──────── Source information

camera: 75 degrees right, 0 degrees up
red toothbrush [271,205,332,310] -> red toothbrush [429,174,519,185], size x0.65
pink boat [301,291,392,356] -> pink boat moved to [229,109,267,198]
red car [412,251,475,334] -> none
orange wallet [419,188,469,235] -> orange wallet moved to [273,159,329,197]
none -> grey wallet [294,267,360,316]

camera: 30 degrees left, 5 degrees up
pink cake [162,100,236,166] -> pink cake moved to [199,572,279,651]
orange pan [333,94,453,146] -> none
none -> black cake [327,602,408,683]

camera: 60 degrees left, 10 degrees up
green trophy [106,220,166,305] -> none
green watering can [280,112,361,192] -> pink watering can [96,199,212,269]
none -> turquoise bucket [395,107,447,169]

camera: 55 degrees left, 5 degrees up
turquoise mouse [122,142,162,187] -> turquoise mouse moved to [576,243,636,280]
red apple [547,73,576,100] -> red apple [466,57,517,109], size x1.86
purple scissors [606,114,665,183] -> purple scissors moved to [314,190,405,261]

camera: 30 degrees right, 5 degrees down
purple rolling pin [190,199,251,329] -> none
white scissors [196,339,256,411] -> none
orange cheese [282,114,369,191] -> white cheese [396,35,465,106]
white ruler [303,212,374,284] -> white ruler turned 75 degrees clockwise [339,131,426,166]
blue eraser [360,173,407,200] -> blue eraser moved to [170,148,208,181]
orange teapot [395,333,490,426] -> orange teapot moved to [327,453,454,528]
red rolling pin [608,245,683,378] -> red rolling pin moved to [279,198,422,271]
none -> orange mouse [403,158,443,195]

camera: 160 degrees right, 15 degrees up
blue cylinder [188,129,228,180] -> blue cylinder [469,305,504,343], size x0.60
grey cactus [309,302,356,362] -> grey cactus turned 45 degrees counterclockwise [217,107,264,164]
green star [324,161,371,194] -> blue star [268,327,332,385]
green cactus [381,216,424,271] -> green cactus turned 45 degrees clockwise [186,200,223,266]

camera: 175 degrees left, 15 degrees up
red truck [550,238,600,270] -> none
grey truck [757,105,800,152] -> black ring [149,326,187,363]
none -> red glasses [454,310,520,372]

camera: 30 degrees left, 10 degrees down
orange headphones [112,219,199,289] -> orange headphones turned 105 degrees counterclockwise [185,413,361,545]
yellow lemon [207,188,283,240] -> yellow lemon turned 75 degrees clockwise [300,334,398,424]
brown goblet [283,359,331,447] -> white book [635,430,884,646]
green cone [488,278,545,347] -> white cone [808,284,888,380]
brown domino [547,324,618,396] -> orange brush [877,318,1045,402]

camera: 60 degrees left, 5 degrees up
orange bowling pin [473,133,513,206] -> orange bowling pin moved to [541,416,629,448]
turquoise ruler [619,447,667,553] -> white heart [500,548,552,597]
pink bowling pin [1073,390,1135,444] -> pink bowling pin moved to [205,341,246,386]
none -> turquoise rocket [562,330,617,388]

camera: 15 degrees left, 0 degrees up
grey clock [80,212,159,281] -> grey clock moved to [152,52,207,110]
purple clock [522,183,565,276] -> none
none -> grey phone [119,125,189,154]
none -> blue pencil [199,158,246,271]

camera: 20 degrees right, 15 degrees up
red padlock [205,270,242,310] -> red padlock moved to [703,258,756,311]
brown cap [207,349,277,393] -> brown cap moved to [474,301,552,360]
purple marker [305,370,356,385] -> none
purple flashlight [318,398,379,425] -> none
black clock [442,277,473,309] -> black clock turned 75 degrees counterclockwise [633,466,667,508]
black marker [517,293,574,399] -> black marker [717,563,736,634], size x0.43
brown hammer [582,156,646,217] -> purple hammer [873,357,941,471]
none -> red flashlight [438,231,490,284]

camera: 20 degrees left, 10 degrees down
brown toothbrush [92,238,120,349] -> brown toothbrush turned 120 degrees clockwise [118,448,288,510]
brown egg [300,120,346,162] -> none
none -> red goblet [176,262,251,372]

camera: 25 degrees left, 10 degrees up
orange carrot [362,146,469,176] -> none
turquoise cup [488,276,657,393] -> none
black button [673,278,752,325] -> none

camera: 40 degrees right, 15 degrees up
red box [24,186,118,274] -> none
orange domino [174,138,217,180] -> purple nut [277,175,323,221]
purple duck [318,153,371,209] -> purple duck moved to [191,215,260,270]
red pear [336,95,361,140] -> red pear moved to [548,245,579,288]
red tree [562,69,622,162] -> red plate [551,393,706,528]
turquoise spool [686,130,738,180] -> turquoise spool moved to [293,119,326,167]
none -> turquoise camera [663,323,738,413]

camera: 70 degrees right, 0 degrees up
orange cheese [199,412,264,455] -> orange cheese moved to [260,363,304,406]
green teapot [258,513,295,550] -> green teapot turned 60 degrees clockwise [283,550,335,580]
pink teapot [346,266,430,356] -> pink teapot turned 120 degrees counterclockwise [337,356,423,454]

────────────────

> [What this task involves] One stretch of the lines above is wanted, from the line that contains "none -> turquoise rocket [562,330,617,388]" through the line that contains "orange cheese [199,412,264,455]". Output it exactly.

> [Task response]
none -> turquoise rocket [562,330,617,388]

camera: 15 degrees left, 0 degrees up
grey clock [80,212,159,281] -> grey clock moved to [152,52,207,110]
purple clock [522,183,565,276] -> none
none -> grey phone [119,125,189,154]
none -> blue pencil [199,158,246,271]

camera: 20 degrees right, 15 degrees up
red padlock [205,270,242,310] -> red padlock moved to [703,258,756,311]
brown cap [207,349,277,393] -> brown cap moved to [474,301,552,360]
purple marker [305,370,356,385] -> none
purple flashlight [318,398,379,425] -> none
black clock [442,277,473,309] -> black clock turned 75 degrees counterclockwise [633,466,667,508]
black marker [517,293,574,399] -> black marker [717,563,736,634], size x0.43
brown hammer [582,156,646,217] -> purple hammer [873,357,941,471]
none -> red flashlight [438,231,490,284]

camera: 20 degrees left, 10 degrees down
brown toothbrush [92,238,120,349] -> brown toothbrush turned 120 degrees clockwise [118,448,288,510]
brown egg [300,120,346,162] -> none
none -> red goblet [176,262,251,372]

camera: 25 degrees left, 10 degrees up
orange carrot [362,146,469,176] -> none
turquoise cup [488,276,657,393] -> none
black button [673,278,752,325] -> none

camera: 40 degrees right, 15 degrees up
red box [24,186,118,274] -> none
orange domino [174,138,217,180] -> purple nut [277,175,323,221]
purple duck [318,153,371,209] -> purple duck moved to [191,215,260,270]
red pear [336,95,361,140] -> red pear moved to [548,245,579,288]
red tree [562,69,622,162] -> red plate [551,393,706,528]
turquoise spool [686,130,738,180] -> turquoise spool moved to [293,119,326,167]
none -> turquoise camera [663,323,738,413]

camera: 70 degrees right, 0 degrees up
orange cheese [199,412,264,455] -> orange cheese moved to [260,363,304,406]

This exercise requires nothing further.